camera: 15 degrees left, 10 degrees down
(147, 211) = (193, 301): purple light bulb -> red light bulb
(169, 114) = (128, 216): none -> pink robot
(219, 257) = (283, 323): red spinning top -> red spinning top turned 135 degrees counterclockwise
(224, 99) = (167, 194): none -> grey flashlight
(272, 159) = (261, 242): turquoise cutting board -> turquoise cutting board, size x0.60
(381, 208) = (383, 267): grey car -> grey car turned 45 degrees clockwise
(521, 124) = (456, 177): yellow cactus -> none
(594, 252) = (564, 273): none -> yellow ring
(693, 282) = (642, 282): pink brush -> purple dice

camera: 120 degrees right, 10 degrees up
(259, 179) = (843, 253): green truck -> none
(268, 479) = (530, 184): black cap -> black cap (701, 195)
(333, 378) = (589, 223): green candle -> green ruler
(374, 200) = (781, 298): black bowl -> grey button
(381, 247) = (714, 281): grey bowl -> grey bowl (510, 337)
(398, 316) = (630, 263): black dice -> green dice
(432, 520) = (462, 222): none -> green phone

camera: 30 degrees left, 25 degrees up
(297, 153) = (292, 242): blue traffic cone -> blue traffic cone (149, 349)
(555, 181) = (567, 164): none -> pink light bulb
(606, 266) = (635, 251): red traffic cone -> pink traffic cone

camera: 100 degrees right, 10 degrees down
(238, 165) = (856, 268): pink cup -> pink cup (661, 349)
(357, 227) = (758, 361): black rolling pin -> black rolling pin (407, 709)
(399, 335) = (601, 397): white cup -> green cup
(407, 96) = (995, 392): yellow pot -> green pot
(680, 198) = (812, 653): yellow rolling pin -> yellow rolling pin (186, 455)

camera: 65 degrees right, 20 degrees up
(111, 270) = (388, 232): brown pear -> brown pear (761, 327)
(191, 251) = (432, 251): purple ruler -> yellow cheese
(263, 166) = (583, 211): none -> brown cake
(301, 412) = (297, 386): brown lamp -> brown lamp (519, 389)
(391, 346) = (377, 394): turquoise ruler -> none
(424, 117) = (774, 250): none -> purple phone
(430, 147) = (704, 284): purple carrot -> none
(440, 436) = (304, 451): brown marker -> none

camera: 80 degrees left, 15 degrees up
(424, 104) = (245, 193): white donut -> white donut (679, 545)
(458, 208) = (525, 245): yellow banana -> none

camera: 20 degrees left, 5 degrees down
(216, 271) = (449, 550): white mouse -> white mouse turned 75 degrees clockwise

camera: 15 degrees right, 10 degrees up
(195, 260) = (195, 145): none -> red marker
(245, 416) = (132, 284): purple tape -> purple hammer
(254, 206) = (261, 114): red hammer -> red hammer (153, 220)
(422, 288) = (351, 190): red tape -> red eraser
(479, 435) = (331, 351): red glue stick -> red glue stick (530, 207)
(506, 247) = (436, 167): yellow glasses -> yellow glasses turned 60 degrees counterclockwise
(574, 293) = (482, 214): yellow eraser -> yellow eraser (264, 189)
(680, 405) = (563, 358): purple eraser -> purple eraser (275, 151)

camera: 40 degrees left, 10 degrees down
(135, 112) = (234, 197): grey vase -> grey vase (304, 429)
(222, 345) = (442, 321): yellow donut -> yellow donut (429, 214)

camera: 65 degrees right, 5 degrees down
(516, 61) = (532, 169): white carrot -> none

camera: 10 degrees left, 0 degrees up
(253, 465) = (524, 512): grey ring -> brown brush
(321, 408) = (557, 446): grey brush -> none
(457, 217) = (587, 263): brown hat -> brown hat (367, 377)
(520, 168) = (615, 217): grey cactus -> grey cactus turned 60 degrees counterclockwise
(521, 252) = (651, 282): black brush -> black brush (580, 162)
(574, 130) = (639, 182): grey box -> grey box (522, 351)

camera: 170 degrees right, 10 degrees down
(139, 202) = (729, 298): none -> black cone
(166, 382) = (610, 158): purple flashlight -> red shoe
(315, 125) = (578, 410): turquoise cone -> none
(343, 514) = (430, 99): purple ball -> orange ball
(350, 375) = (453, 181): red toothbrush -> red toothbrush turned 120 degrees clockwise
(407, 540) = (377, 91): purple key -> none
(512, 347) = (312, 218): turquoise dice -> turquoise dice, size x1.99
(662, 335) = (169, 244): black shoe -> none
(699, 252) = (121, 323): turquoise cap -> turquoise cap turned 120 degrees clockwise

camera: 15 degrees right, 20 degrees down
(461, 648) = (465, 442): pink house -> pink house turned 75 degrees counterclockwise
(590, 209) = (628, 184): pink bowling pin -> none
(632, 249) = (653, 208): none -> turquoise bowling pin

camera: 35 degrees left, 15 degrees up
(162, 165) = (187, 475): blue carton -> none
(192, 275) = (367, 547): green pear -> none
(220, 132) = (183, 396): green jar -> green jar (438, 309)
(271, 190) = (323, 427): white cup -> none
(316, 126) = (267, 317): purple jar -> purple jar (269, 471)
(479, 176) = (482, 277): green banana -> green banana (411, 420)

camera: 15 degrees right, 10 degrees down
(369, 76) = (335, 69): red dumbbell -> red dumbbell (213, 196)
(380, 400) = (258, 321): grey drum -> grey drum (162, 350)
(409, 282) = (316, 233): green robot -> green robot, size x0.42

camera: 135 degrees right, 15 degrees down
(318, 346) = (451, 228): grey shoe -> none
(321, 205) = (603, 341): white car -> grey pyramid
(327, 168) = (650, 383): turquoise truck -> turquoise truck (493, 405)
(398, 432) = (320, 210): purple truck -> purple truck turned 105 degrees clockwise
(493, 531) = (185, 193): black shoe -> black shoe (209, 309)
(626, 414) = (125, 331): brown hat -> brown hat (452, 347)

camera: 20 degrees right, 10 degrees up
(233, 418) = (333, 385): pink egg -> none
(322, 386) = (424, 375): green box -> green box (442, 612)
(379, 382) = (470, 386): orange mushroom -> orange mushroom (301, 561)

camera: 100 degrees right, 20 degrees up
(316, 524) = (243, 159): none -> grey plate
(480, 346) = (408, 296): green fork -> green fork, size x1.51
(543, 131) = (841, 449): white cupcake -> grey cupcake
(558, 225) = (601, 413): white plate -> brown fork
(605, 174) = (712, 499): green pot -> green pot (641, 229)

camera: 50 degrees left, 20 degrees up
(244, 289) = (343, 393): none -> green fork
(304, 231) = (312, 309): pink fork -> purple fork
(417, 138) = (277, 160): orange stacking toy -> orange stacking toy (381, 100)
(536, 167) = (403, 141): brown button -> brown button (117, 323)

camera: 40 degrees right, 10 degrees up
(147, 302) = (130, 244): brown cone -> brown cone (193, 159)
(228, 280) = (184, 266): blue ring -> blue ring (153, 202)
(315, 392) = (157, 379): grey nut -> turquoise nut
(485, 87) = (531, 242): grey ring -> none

■ ■ ■

*Exercise*:
All of the data above must be retyped exactly.

*Answer*:
camera: 15 degrees left, 10 degrees down
(147, 211) = (193, 301): purple light bulb -> red light bulb
(169, 114) = (128, 216): none -> pink robot
(219, 257) = (283, 323): red spinning top -> red spinning top turned 135 degrees counterclockwise
(224, 99) = (167, 194): none -> grey flashlight
(272, 159) = (261, 242): turquoise cutting board -> turquoise cutting board, size x0.60
(381, 208) = (383, 267): grey car -> grey car turned 45 degrees clockwise
(521, 124) = (456, 177): yellow cactus -> none
(594, 252) = (564, 273): none -> yellow ring
(693, 282) = (642, 282): pink brush -> purple dice

camera: 120 degrees right, 10 degrees up
(259, 179) = (843, 253): green truck -> none
(268, 479) = (530, 184): black cap -> black cap (701, 195)
(333, 378) = (589, 223): green candle -> green ruler
(374, 200) = (781, 298): black bowl -> grey button
(381, 247) = (714, 281): grey bowl -> grey bowl (510, 337)
(398, 316) = (630, 263): black dice -> green dice
(432, 520) = (462, 222): none -> green phone

camera: 30 degrees left, 25 degrees up
(297, 153) = (292, 242): blue traffic cone -> blue traffic cone (149, 349)
(555, 181) = (567, 164): none -> pink light bulb
(606, 266) = (635, 251): red traffic cone -> pink traffic cone

camera: 100 degrees right, 10 degrees down
(238, 165) = (856, 268): pink cup -> pink cup (661, 349)
(357, 227) = (758, 361): black rolling pin -> black rolling pin (407, 709)
(399, 335) = (601, 397): white cup -> green cup
(407, 96) = (995, 392): yellow pot -> green pot
(680, 198) = (812, 653): yellow rolling pin -> yellow rolling pin (186, 455)

camera: 65 degrees right, 20 degrees up
(111, 270) = (388, 232): brown pear -> brown pear (761, 327)
(191, 251) = (432, 251): purple ruler -> yellow cheese
(263, 166) = (583, 211): none -> brown cake
(301, 412) = (297, 386): brown lamp -> brown lamp (519, 389)
(391, 346) = (377, 394): turquoise ruler -> none
(424, 117) = (774, 250): none -> purple phone
(430, 147) = (704, 284): purple carrot -> none
(440, 436) = (304, 451): brown marker -> none

camera: 80 degrees left, 15 degrees up
(424, 104) = (245, 193): white donut -> white donut (679, 545)
(458, 208) = (525, 245): yellow banana -> none

camera: 20 degrees left, 5 degrees down
(216, 271) = (449, 550): white mouse -> white mouse turned 75 degrees clockwise

camera: 15 degrees right, 10 degrees up
(195, 260) = (195, 145): none -> red marker
(245, 416) = (132, 284): purple tape -> purple hammer
(254, 206) = (261, 114): red hammer -> red hammer (153, 220)
(422, 288) = (351, 190): red tape -> red eraser
(479, 435) = (331, 351): red glue stick -> red glue stick (530, 207)
(506, 247) = (436, 167): yellow glasses -> yellow glasses turned 60 degrees counterclockwise
(574, 293) = (482, 214): yellow eraser -> yellow eraser (264, 189)
(680, 405) = (563, 358): purple eraser -> purple eraser (275, 151)

camera: 40 degrees left, 10 degrees down
(135, 112) = (234, 197): grey vase -> grey vase (304, 429)
(222, 345) = (442, 321): yellow donut -> yellow donut (429, 214)

camera: 65 degrees right, 5 degrees down
(516, 61) = (532, 169): white carrot -> none

camera: 10 degrees left, 0 degrees up
(253, 465) = (524, 512): grey ring -> brown brush
(321, 408) = (557, 446): grey brush -> none
(457, 217) = (587, 263): brown hat -> brown hat (367, 377)
(520, 168) = (615, 217): grey cactus -> grey cactus turned 60 degrees counterclockwise
(521, 252) = (651, 282): black brush -> black brush (580, 162)
(574, 130) = (639, 182): grey box -> grey box (522, 351)

camera: 170 degrees right, 10 degrees down
(139, 202) = (729, 298): none -> black cone
(166, 382) = (610, 158): purple flashlight -> red shoe
(315, 125) = (578, 410): turquoise cone -> none
(343, 514) = (430, 99): purple ball -> orange ball
(350, 375) = (453, 181): red toothbrush -> red toothbrush turned 120 degrees clockwise
(407, 540) = (377, 91): purple key -> none
(512, 347) = (312, 218): turquoise dice -> turquoise dice, size x1.99
(662, 335) = (169, 244): black shoe -> none
(699, 252) = (121, 323): turquoise cap -> turquoise cap turned 120 degrees clockwise

camera: 15 degrees right, 20 degrees down
(461, 648) = (465, 442): pink house -> pink house turned 75 degrees counterclockwise
(590, 209) = (628, 184): pink bowling pin -> none
(632, 249) = (653, 208): none -> turquoise bowling pin

camera: 35 degrees left, 15 degrees up
(162, 165) = (187, 475): blue carton -> none
(192, 275) = (367, 547): green pear -> none
(220, 132) = (183, 396): green jar -> green jar (438, 309)
(271, 190) = (323, 427): white cup -> none
(316, 126) = (267, 317): purple jar -> purple jar (269, 471)
(479, 176) = (482, 277): green banana -> green banana (411, 420)

camera: 15 degrees right, 10 degrees down
(369, 76) = (335, 69): red dumbbell -> red dumbbell (213, 196)
(380, 400) = (258, 321): grey drum -> grey drum (162, 350)
(409, 282) = (316, 233): green robot -> green robot, size x0.42

camera: 135 degrees right, 15 degrees down
(318, 346) = (451, 228): grey shoe -> none
(321, 205) = (603, 341): white car -> grey pyramid
(327, 168) = (650, 383): turquoise truck -> turquoise truck (493, 405)
(398, 432) = (320, 210): purple truck -> purple truck turned 105 degrees clockwise
(493, 531) = (185, 193): black shoe -> black shoe (209, 309)
(626, 414) = (125, 331): brown hat -> brown hat (452, 347)

camera: 20 degrees right, 10 degrees up
(233, 418) = (333, 385): pink egg -> none
(322, 386) = (424, 375): green box -> green box (442, 612)
(379, 382) = (470, 386): orange mushroom -> orange mushroom (301, 561)

camera: 100 degrees right, 20 degrees up
(316, 524) = (243, 159): none -> grey plate
(480, 346) = (408, 296): green fork -> green fork, size x1.51
(543, 131) = (841, 449): white cupcake -> grey cupcake
(558, 225) = (601, 413): white plate -> brown fork
(605, 174) = (712, 499): green pot -> green pot (641, 229)

camera: 50 degrees left, 20 degrees up
(244, 289) = (343, 393): none -> green fork
(304, 231) = (312, 309): pink fork -> purple fork
(417, 138) = (277, 160): orange stacking toy -> orange stacking toy (381, 100)
(536, 167) = (403, 141): brown button -> brown button (117, 323)

camera: 40 degrees right, 10 degrees up
(147, 302) = (130, 244): brown cone -> brown cone (193, 159)
(228, 280) = (184, 266): blue ring -> blue ring (153, 202)
(315, 392) = (157, 379): grey nut -> turquoise nut
(485, 87) = (531, 242): grey ring -> none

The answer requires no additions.